BEGIN
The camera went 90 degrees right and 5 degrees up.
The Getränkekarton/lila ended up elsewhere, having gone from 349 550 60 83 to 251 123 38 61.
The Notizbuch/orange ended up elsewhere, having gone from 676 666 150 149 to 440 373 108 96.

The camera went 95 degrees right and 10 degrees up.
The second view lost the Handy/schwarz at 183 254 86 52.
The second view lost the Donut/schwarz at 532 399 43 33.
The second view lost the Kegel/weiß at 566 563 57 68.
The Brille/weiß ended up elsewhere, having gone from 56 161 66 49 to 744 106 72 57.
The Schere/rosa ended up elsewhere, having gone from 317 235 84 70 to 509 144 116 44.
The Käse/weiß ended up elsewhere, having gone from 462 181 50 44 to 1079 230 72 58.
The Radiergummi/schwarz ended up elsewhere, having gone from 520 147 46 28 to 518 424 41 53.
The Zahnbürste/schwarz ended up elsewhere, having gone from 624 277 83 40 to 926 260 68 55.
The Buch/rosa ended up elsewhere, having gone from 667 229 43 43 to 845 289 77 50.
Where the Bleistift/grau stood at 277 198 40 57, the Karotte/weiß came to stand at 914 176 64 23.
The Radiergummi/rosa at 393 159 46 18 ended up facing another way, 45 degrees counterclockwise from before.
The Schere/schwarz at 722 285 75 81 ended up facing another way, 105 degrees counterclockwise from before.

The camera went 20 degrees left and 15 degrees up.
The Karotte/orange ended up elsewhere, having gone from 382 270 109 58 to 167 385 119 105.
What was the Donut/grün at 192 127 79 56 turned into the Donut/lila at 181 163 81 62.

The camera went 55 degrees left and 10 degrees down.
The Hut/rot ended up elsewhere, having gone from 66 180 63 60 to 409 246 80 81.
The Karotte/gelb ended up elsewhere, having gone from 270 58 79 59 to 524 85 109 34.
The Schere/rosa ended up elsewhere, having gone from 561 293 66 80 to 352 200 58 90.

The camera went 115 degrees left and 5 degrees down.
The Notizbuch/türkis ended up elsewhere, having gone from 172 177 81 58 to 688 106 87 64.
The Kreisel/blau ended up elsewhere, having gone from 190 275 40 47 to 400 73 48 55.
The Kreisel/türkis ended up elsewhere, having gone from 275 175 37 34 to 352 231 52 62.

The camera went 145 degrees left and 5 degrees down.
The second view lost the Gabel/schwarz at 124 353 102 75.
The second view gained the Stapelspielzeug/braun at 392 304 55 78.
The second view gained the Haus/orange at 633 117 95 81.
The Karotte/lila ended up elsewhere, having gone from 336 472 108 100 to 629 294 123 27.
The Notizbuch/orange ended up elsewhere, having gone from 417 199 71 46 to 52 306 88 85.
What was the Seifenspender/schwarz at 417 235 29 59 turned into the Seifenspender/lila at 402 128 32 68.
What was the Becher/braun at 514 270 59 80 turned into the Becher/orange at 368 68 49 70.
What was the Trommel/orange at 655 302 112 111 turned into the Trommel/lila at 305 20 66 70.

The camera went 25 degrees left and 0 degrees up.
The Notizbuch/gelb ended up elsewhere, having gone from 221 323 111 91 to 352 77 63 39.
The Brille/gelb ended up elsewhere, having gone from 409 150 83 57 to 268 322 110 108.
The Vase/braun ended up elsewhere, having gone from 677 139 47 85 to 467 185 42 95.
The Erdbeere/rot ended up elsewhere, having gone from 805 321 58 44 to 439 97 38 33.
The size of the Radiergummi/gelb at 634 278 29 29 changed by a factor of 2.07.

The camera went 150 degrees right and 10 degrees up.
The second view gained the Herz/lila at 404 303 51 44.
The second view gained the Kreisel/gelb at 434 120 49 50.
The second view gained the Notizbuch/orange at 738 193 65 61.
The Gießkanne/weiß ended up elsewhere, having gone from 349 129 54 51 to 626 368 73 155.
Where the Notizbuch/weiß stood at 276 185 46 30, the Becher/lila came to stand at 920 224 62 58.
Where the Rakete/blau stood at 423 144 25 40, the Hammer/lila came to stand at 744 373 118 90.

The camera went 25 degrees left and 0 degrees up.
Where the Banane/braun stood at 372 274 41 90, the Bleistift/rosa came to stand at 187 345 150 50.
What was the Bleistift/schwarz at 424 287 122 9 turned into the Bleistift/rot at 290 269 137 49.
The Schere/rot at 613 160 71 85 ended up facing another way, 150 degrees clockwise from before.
END
Copy verbatim, from the listing above, each line from the one containing "The second view lost the Gabel/schwarz" down to the one containing "The Notizbuch/orange ended up elsewhere, having gone from 417", inclusive.

Reply =
The second view lost the Gabel/schwarz at 124 353 102 75.
The second view gained the Stapelspielzeug/braun at 392 304 55 78.
The second view gained the Haus/orange at 633 117 95 81.
The Karotte/lila ended up elsewhere, having gone from 336 472 108 100 to 629 294 123 27.
The Notizbuch/orange ended up elsewhere, having gone from 417 199 71 46 to 52 306 88 85.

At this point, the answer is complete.